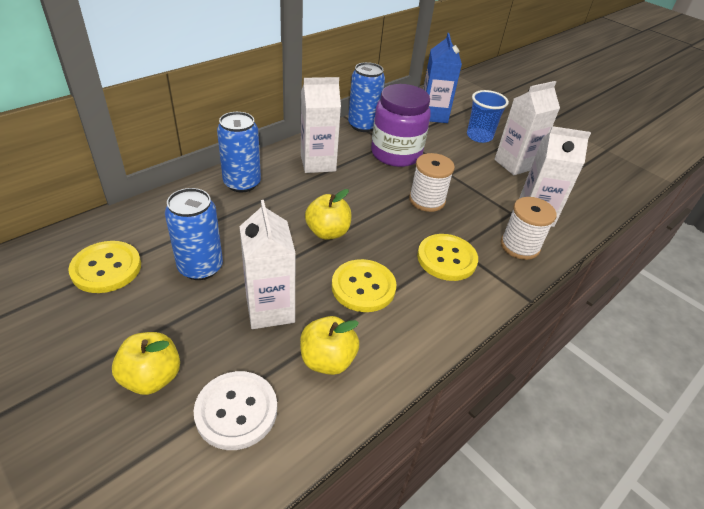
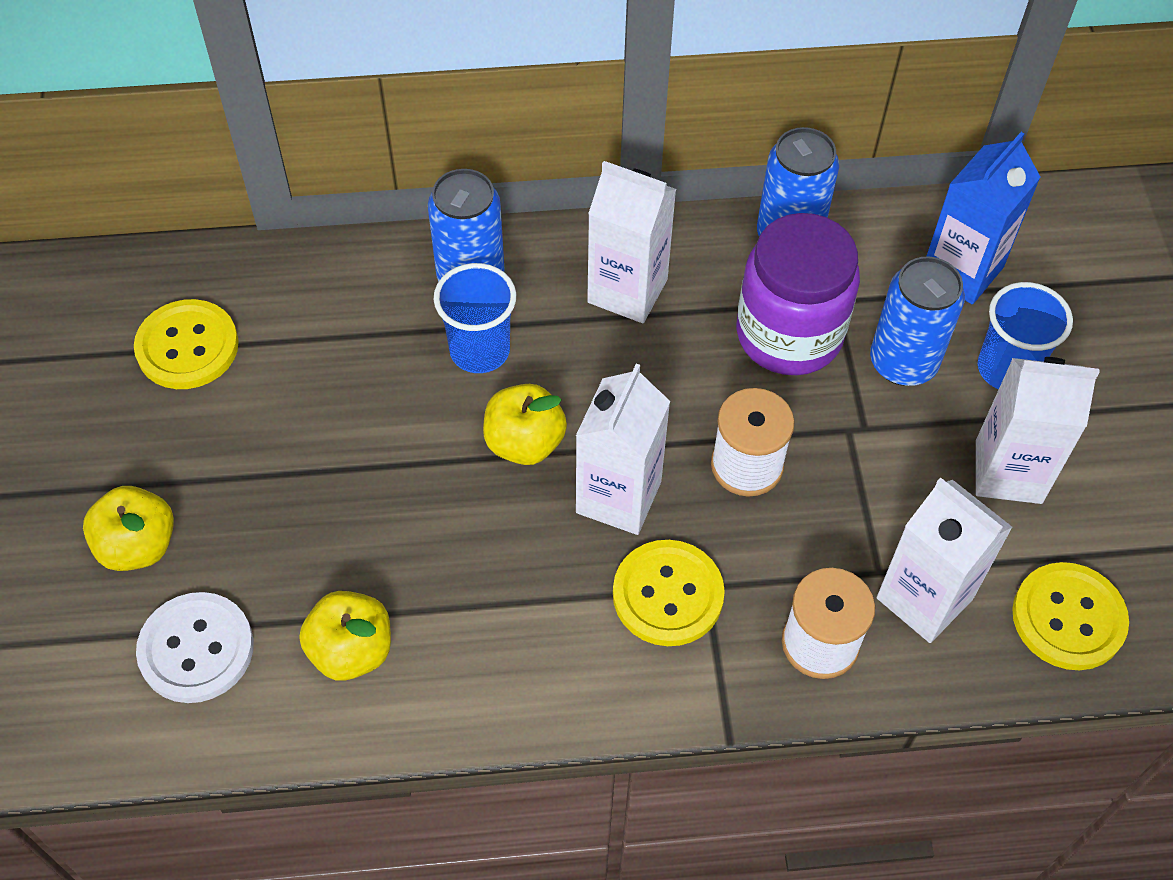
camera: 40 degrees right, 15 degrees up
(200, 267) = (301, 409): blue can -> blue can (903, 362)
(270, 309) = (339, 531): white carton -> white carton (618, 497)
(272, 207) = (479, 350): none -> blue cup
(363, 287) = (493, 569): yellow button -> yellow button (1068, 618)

**WHAT YOU HAVE TO DO:** Whichever lines of the data include the word "blue", pull them out.

**TASK OUTPUT:**
(200, 267) = (301, 409): blue can -> blue can (903, 362)
(272, 207) = (479, 350): none -> blue cup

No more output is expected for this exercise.